What this task involves — Repeat all entries exactly.

Available data —
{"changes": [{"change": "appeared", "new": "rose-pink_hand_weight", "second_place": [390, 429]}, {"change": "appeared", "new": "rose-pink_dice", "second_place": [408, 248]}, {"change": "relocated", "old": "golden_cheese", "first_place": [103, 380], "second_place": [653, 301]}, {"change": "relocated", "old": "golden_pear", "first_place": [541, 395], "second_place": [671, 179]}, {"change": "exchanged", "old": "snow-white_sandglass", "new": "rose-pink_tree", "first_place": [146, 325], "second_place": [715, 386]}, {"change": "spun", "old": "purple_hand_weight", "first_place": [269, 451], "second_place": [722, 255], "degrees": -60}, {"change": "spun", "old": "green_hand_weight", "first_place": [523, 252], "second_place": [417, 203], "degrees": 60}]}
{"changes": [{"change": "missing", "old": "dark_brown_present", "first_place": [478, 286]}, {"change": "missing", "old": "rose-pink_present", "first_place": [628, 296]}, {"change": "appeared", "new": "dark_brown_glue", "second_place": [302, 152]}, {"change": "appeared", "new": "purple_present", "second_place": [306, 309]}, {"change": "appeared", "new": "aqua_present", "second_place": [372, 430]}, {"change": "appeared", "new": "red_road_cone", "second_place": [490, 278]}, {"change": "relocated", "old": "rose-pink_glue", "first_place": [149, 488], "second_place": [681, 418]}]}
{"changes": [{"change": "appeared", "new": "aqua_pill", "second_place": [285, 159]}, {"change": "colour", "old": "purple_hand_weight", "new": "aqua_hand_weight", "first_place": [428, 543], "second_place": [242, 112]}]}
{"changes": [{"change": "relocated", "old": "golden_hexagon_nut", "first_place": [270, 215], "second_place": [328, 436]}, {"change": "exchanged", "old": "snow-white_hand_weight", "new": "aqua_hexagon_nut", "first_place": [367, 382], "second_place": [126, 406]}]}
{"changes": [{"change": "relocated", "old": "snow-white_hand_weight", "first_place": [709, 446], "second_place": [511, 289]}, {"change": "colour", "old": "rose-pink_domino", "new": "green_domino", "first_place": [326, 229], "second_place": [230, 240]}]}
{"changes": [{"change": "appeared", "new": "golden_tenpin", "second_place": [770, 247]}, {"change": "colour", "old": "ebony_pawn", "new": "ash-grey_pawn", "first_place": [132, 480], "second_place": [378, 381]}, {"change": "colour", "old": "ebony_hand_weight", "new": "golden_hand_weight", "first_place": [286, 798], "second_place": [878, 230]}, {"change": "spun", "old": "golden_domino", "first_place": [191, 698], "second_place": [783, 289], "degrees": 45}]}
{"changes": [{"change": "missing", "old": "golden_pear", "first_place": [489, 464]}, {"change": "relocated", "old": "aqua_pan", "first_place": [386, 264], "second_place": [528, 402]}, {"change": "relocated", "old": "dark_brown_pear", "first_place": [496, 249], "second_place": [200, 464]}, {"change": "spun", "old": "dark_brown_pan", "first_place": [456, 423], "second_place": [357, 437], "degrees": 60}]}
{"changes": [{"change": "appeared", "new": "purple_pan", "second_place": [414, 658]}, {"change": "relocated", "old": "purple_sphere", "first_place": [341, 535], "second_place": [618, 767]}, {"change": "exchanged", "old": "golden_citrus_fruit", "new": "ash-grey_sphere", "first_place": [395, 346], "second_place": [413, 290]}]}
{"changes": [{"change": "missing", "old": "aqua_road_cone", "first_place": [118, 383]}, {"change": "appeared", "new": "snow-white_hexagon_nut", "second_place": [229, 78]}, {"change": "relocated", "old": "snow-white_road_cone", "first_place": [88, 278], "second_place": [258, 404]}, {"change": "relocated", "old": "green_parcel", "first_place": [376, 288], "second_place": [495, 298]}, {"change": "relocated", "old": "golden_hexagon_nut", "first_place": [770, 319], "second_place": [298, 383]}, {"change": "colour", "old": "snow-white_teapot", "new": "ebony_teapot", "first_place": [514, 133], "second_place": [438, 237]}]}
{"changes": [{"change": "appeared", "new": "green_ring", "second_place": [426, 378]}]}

Finished exercise —
{"changes": [{"change": "appeared", "new": "rose-pink_hand_weight", "second_place": [390, 429]}, {"change": "appeared", "new": "rose-pink_dice", "second_place": [408, 248]}, {"change": "relocated", "old": "golden_cheese", "first_place": [103, 380], "second_place": [653, 301]}, {"change": "relocated", "old": "golden_pear", "first_place": [541, 395], "second_place": [671, 179]}, {"change": "exchanged", "old": "snow-white_sandglass", "new": "rose-pink_tree", "first_place": [146, 325], "second_place": [715, 386]}, {"change": "spun", "old": "purple_hand_weight", "first_place": [269, 451], "second_place": [722, 255], "degrees": -60}, {"change": "spun", "old": "green_hand_weight", "first_place": [523, 252], "second_place": [417, 203], "degrees": 60}]}
{"changes": [{"change": "missing", "old": "dark_brown_present", "first_place": [478, 286]}, {"change": "missing", "old": "rose-pink_present", "first_place": [628, 296]}, {"change": "appeared", "new": "dark_brown_glue", "second_place": [302, 152]}, {"change": "appeared", "new": "purple_present", "second_place": [306, 309]}, {"change": "appeared", "new": "aqua_present", "second_place": [372, 430]}, {"change": "appeared", "new": "red_road_cone", "second_place": [490, 278]}, {"change": "relocated", "old": "rose-pink_glue", "first_place": [149, 488], "second_place": [681, 418]}]}
{"changes": [{"change": "appeared", "new": "aqua_pill", "second_place": [285, 159]}, {"change": "colour", "old": "purple_hand_weight", "new": "aqua_hand_weight", "first_place": [428, 543], "second_place": [242, 112]}]}
{"changes": [{"change": "relocated", "old": "golden_hexagon_nut", "first_place": [270, 215], "second_place": [328, 436]}, {"change": "exchanged", "old": "snow-white_hand_weight", "new": "aqua_hexagon_nut", "first_place": [367, 382], "second_place": [126, 406]}]}
{"changes": [{"change": "relocated", "old": "snow-white_hand_weight", "first_place": [709, 446], "second_place": [511, 289]}, {"change": "colour", "old": "rose-pink_domino", "new": "green_domino", "first_place": [326, 229], "second_place": [230, 240]}]}
{"changes": [{"change": "appeared", "new": "golden_tenpin", "second_place": [770, 247]}, {"change": "colour", "old": "ebony_pawn", "new": "ash-grey_pawn", "first_place": [132, 480], "second_place": [378, 381]}, {"change": "colour", "old": "ebony_hand_weight", "new": "golden_hand_weight", "first_place": [286, 798], "second_place": [878, 230]}, {"change": "spun", "old": "golden_domino", "first_place": [191, 698], "second_place": [783, 289], "degrees": 45}]}
{"changes": [{"change": "missing", "old": "golden_pear", "first_place": [489, 464]}, {"change": "relocated", "old": "aqua_pan", "first_place": [386, 264], "second_place": [528, 402]}, {"change": "relocated", "old": "dark_brown_pear", "first_place": [496, 249], "second_place": [200, 464]}, {"change": "spun", "old": "dark_brown_pan", "first_place": [456, 423], "second_place": [357, 437], "degrees": 60}]}
{"changes": [{"change": "appeared", "new": "purple_pan", "second_place": [414, 658]}, {"change": "relocated", "old": "purple_sphere", "first_place": [341, 535], "second_place": [618, 767]}, {"change": "exchanged", "old": "golden_citrus_fruit", "new": "ash-grey_sphere", "first_place": [395, 346], "second_place": [413, 290]}]}
{"changes": [{"change": "missing", "old": "aqua_road_cone", "first_place": [118, 383]}, {"change": "appeared", "new": "snow-white_hexagon_nut", "second_place": [229, 78]}, {"change": "relocated", "old": "snow-white_road_cone", "first_place": [88, 278], "second_place": [258, 404]}, {"change": "relocated", "old": "green_parcel", "first_place": [376, 288], "second_place": [495, 298]}, {"change": "relocated", "old": "golden_hexagon_nut", "first_place": [770, 319], "second_place": [298, 383]}, {"change": "colour", "old": "snow-white_teapot", "new": "ebony_teapot", "first_place": [514, 133], "second_place": [438, 237]}]}
{"changes": [{"change": "appeared", "new": "green_ring", "second_place": [426, 378]}]}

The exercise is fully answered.